To do » Where the string "none" occurs in a line of the data below, that line should be copied.

*** Task data ***

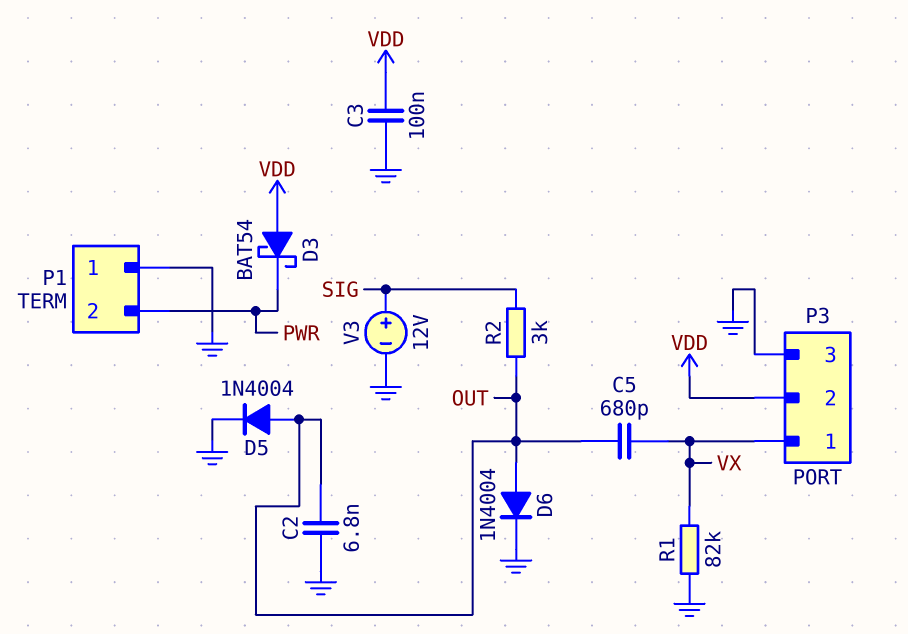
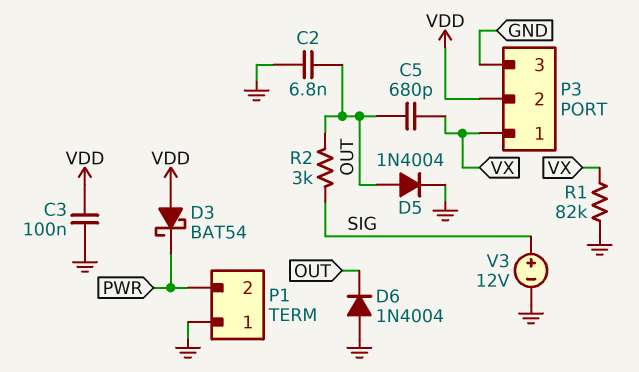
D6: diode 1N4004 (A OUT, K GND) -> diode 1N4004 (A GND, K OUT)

*** End of Task data ***
*** Task data ***

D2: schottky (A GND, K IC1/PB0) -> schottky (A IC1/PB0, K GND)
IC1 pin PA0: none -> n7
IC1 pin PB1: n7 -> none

*** End of Task data ***
*** Task data ***

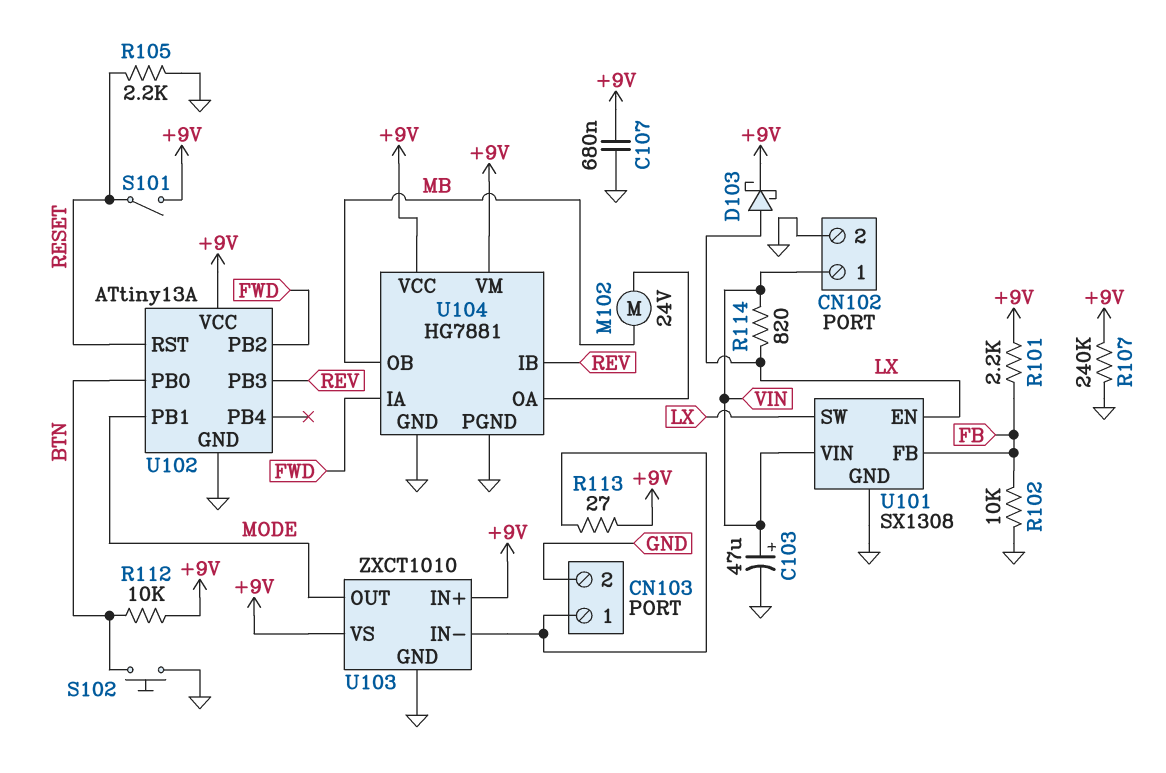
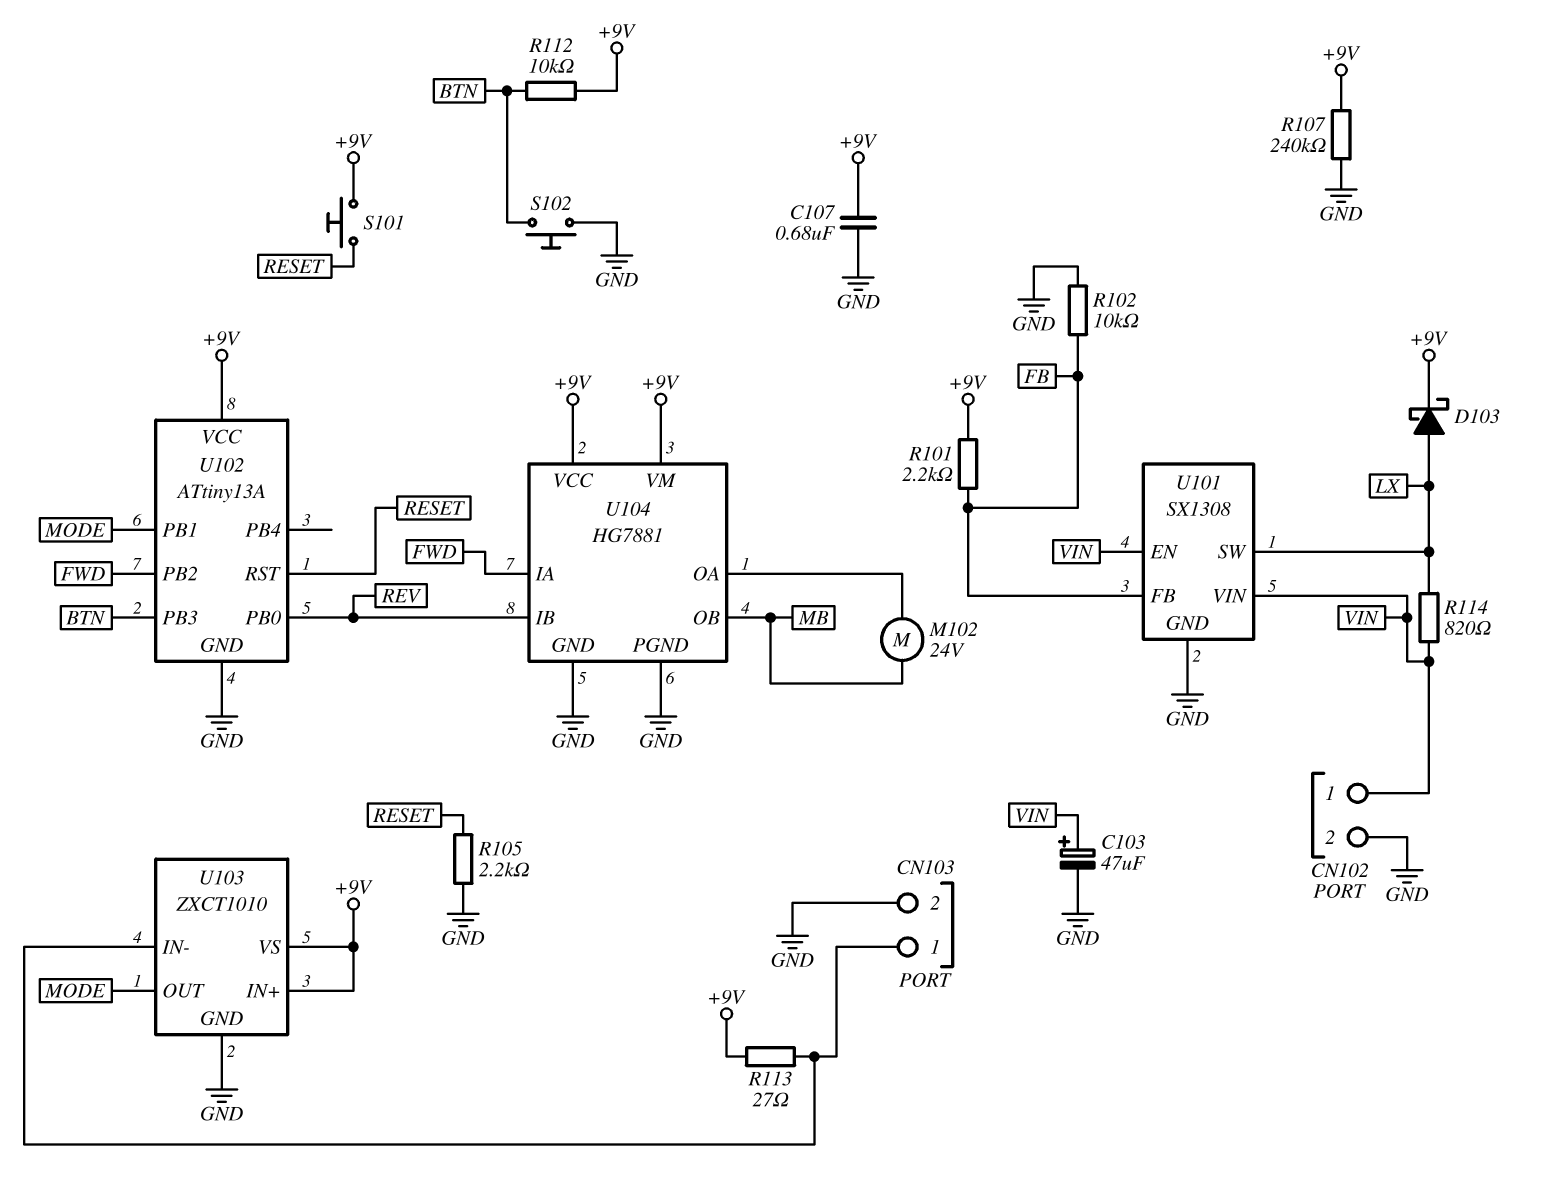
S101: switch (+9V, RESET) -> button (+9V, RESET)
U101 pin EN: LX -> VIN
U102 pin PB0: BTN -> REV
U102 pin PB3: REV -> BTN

*** End of Task data ***

Result for this task »
IC1 pin PA0: none -> n7
IC1 pin PB1: n7 -> none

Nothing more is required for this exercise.